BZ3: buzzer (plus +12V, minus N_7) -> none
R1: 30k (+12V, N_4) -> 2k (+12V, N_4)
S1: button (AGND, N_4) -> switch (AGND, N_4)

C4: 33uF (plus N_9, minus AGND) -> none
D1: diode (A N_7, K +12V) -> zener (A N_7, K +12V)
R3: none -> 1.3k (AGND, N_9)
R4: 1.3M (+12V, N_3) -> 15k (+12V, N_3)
---*---
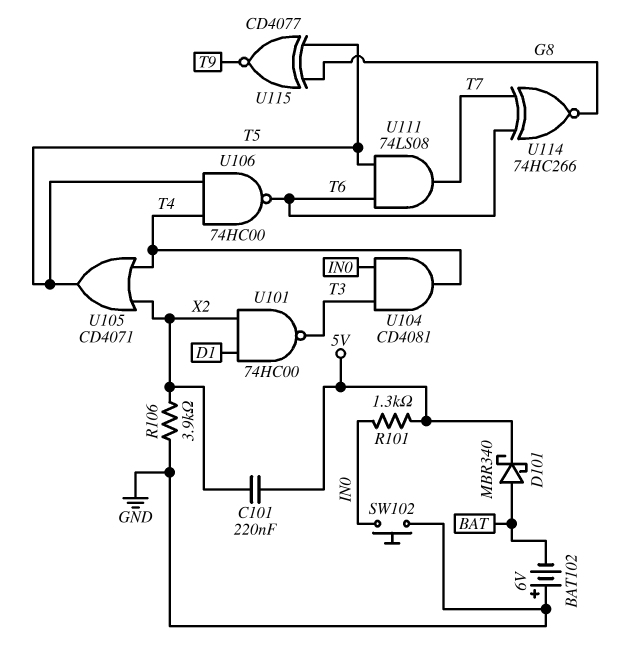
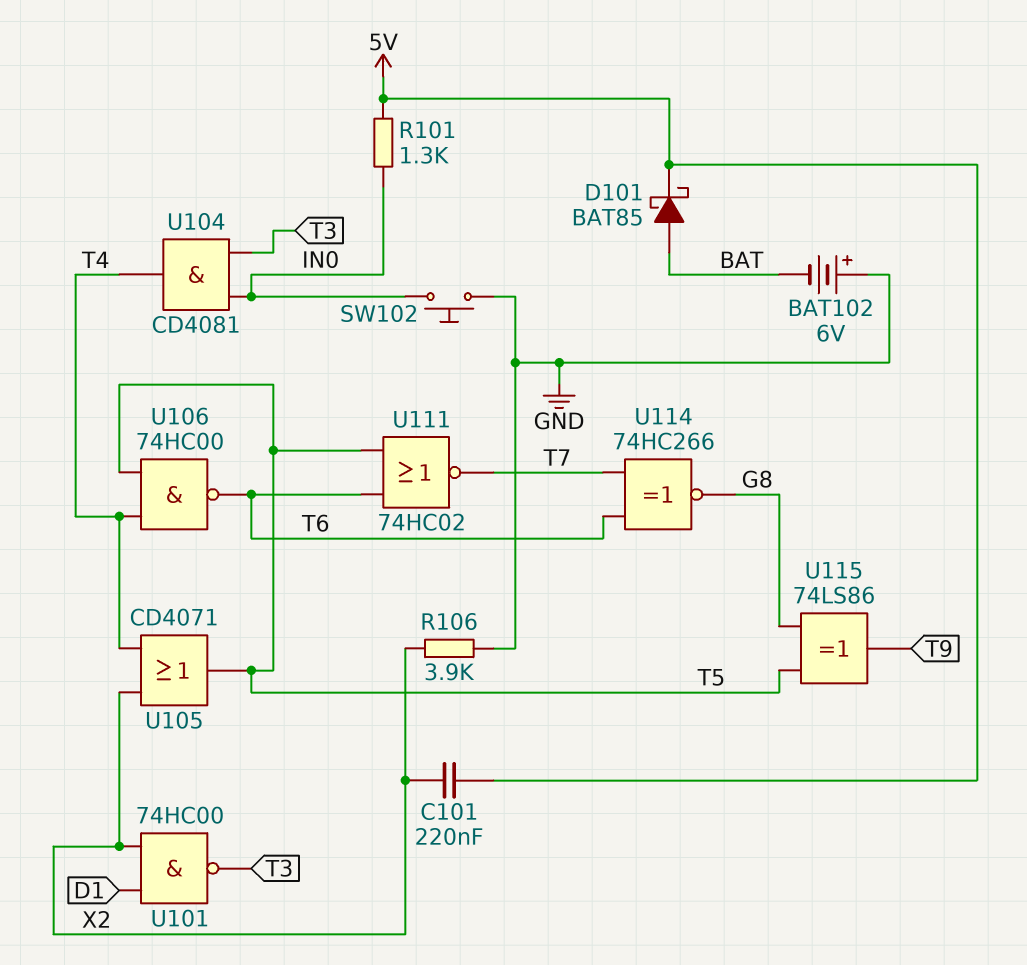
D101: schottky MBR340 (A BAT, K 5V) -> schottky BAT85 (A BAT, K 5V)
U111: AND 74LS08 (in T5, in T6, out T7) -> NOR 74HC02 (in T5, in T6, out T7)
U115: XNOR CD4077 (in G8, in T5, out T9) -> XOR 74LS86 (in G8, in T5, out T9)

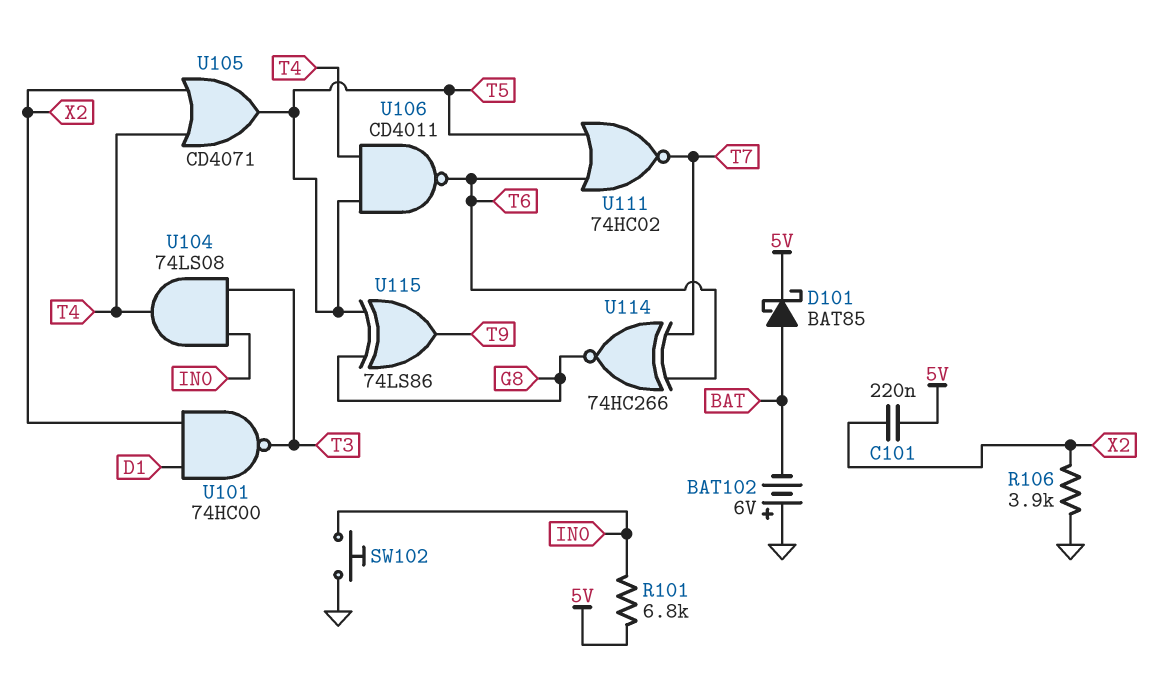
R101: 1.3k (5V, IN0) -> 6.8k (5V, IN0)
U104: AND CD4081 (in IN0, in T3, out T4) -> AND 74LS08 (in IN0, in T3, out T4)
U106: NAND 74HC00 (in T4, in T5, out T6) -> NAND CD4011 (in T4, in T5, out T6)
---*---
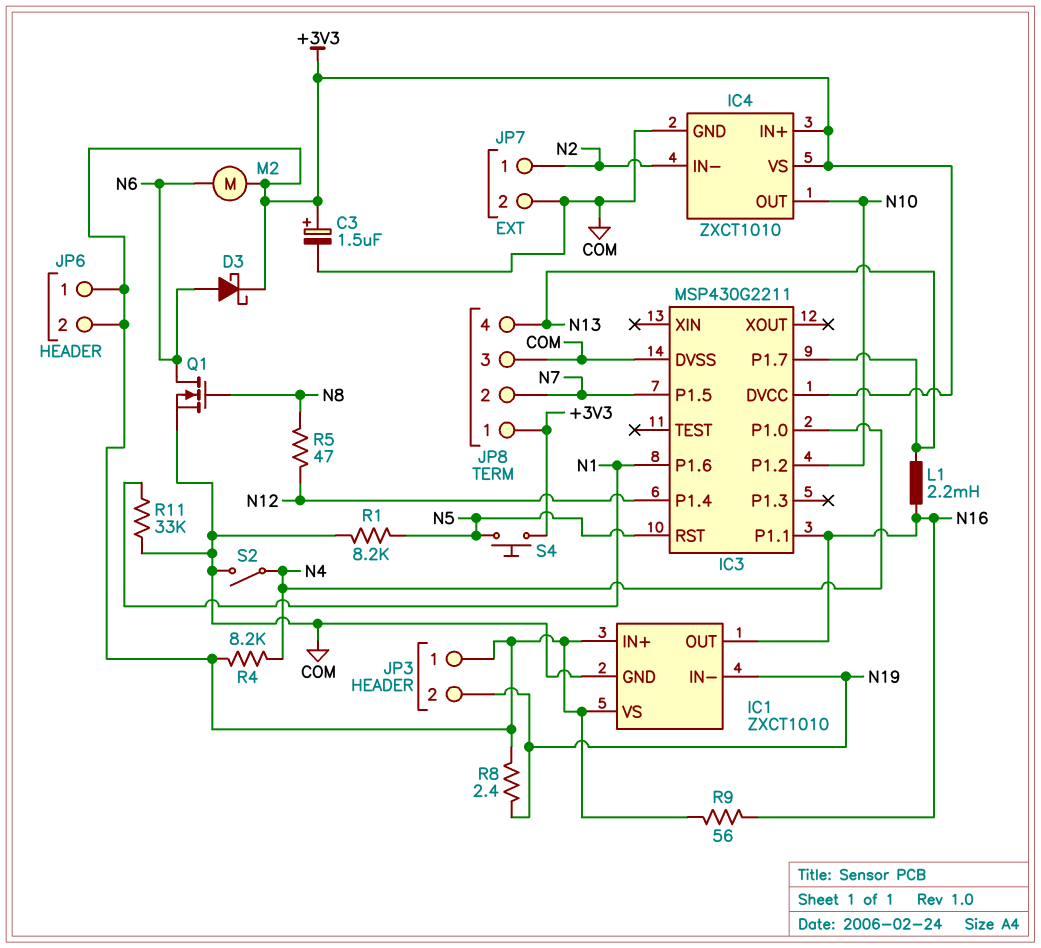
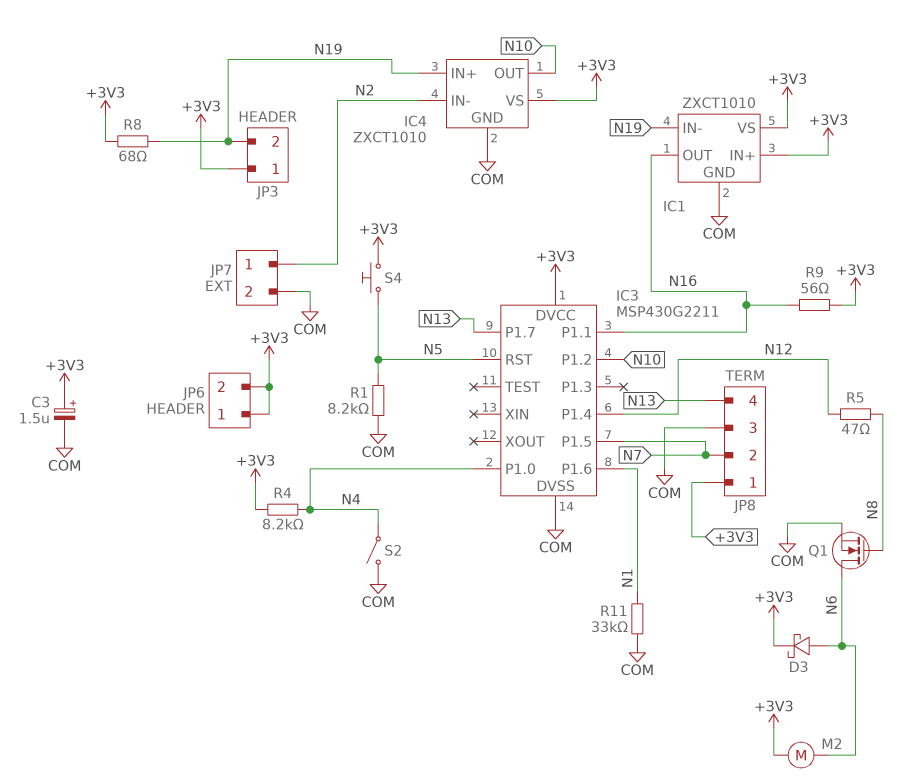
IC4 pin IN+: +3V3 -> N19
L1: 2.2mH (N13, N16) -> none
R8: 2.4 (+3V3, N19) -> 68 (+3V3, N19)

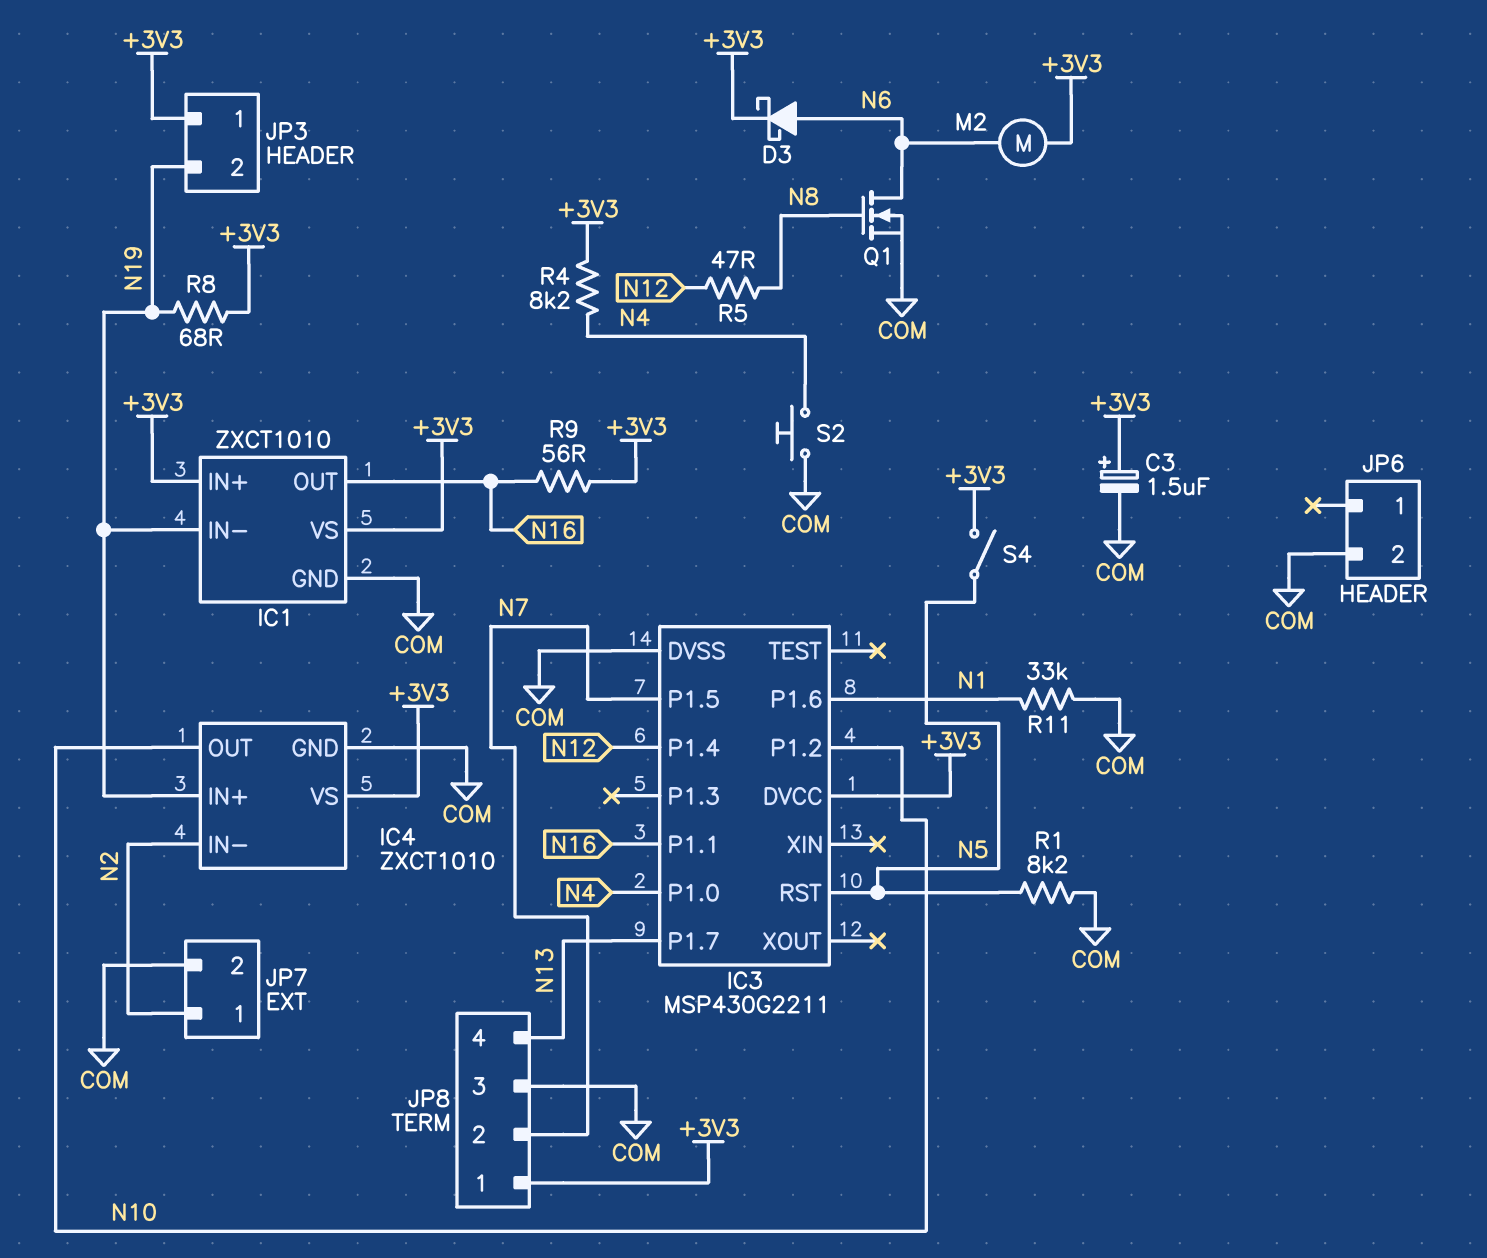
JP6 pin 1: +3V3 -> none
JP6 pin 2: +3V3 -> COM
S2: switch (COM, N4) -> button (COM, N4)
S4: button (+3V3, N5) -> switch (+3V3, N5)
---*---
-- PROMPT --
For each line above that contains "button", make a copy.

-- ANSWER TO THIS PROBLEM --
S1: button (AGND, N_4) -> switch (AGND, N_4)
S2: switch (COM, N4) -> button (COM, N4)
S4: button (+3V3, N5) -> switch (+3V3, N5)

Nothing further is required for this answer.